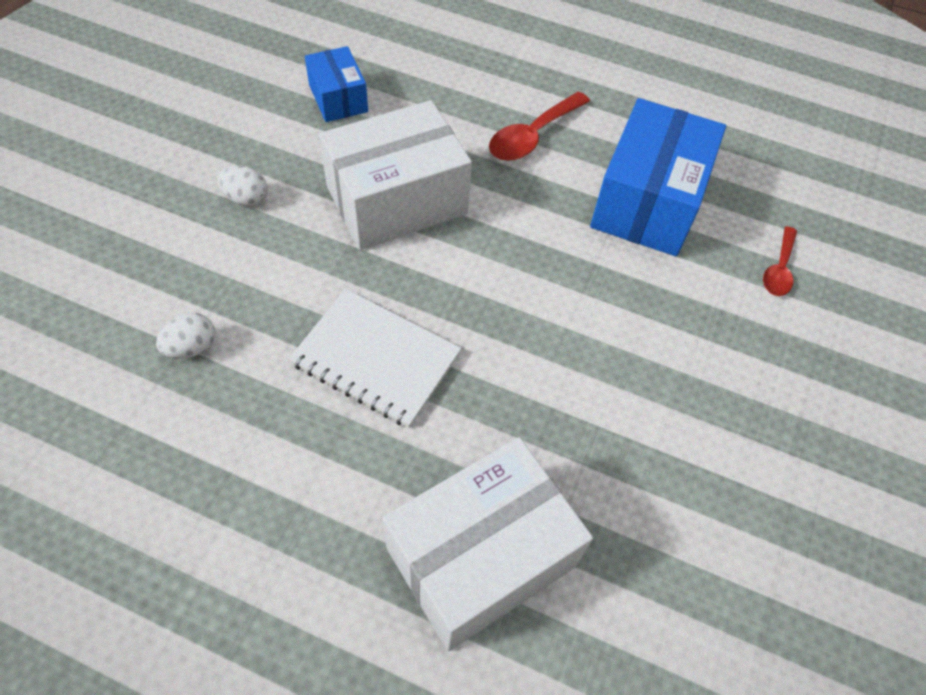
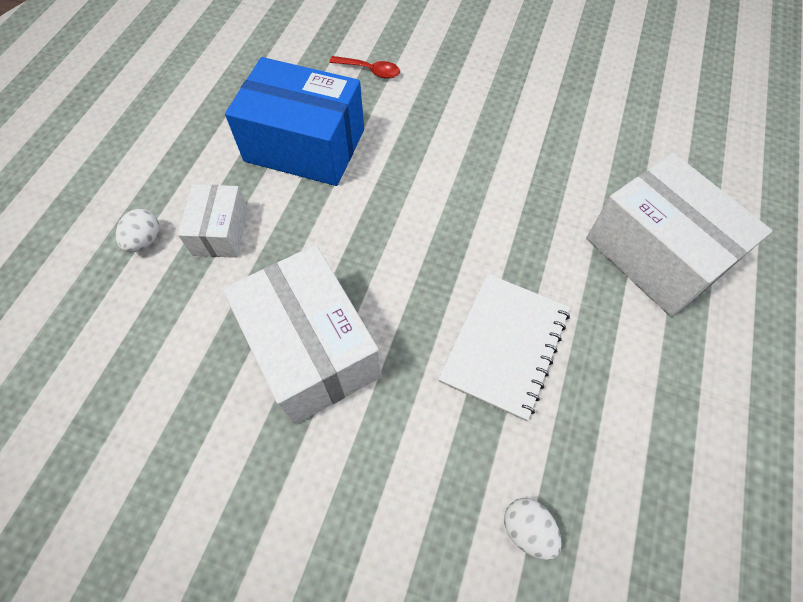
camera: 90 degrees left, 5 degrees up
(246, 198) = (315, 517): white egg -> white egg (145, 240)
(338, 98) = (147, 435): blue box -> none
(532, 136) = (220, 231): red spoon -> white box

======

● **Aim of the task**
Leaving out the pictures, reproduce the whole listing above exactly.

● **Exercise answer**
camera: 90 degrees left, 5 degrees up
(246, 198) = (315, 517): white egg -> white egg (145, 240)
(338, 98) = (147, 435): blue box -> none
(532, 136) = (220, 231): red spoon -> white box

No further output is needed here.